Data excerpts
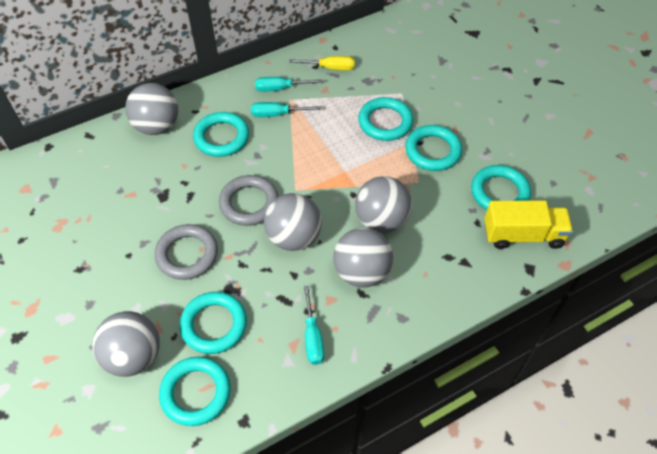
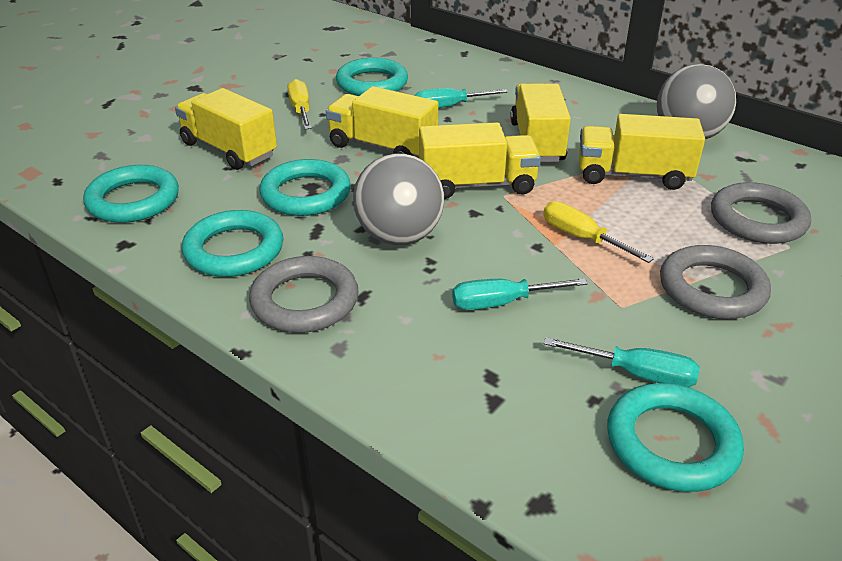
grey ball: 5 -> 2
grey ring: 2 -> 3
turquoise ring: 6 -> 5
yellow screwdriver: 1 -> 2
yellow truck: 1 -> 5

* **Exercise aim**:
An answer is complete only when it holds every line above containing the string "yellow".

* **Exercise output**:
yellow screwdriver: 1 -> 2
yellow truck: 1 -> 5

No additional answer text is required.